◆ Excerpted data

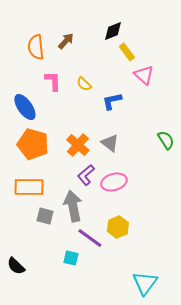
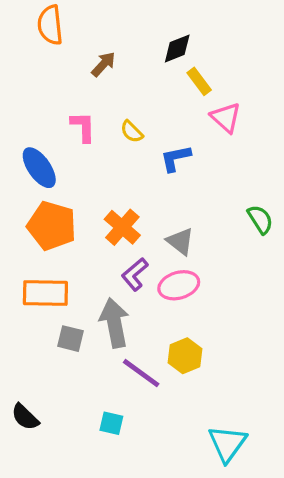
orange semicircle: (36, 47) -> (50, 25), moved
gray triangle: (110, 143) -> (180, 241), moved
cyan square: (71, 258) -> (111, 423), moved

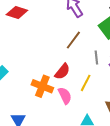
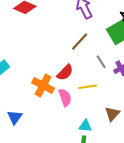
gray line: (96, 58) -> (101, 62), turned -32
yellow line: (86, 83) -> (88, 87), turned 48

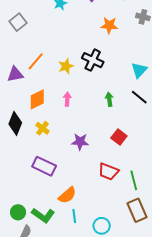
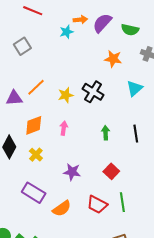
cyan triangle: (139, 70) -> (134, 88), moved
black line: (139, 97) -> (136, 134), turned 36
green line: (134, 180) -> (122, 202), moved
orange semicircle: (67, 195) -> (62, 208), moved

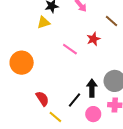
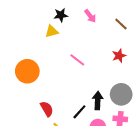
brown line: (112, 21) -> (121, 24), moved
red star: (93, 39) -> (119, 56), moved

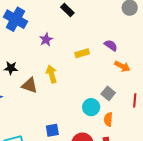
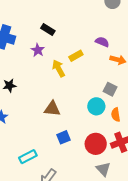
black rectangle: (67, 10) -> (48, 29), moved
yellow arrow: (51, 74) -> (59, 68), moved
brown triangle: (30, 85) -> (52, 109), moved

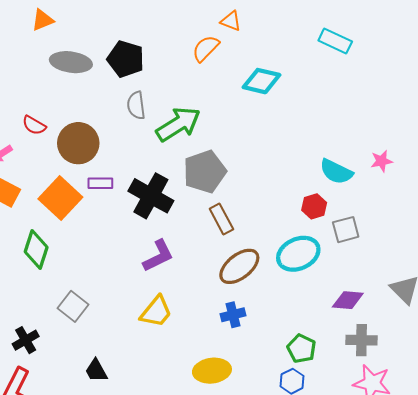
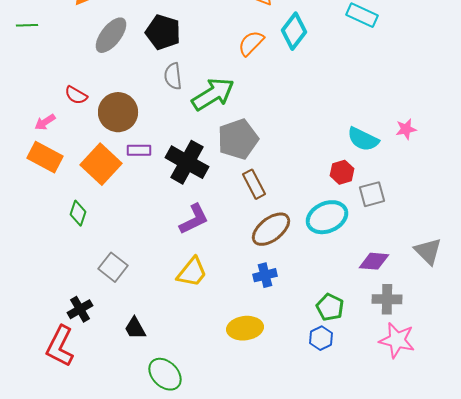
orange semicircle: (206, 48) -> (251, 43), moved
gray ellipse: (71, 62) -> (111, 35), turned -60
cyan diamond: (261, 81) -> (294, 31), moved, turned -66
green diamond: (36, 250) -> (78, 213), size x0.7
black cross: (26, 340) -> (80, 309), moved

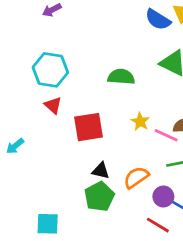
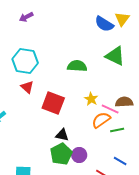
red square: (88, 127) -> (53, 103), turned 30
orange semicircle: (136, 177) -> (101, 120), moved
purple circle: (163, 197) -> (79, 155), moved

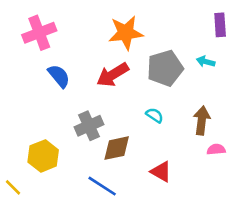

◆ What to do
Please copy out each line in the entries that mentions the string "brown".

◆ Reply
brown line: (112, 21) -> (121, 24), moved
brown triangle: (30, 85) -> (52, 109), moved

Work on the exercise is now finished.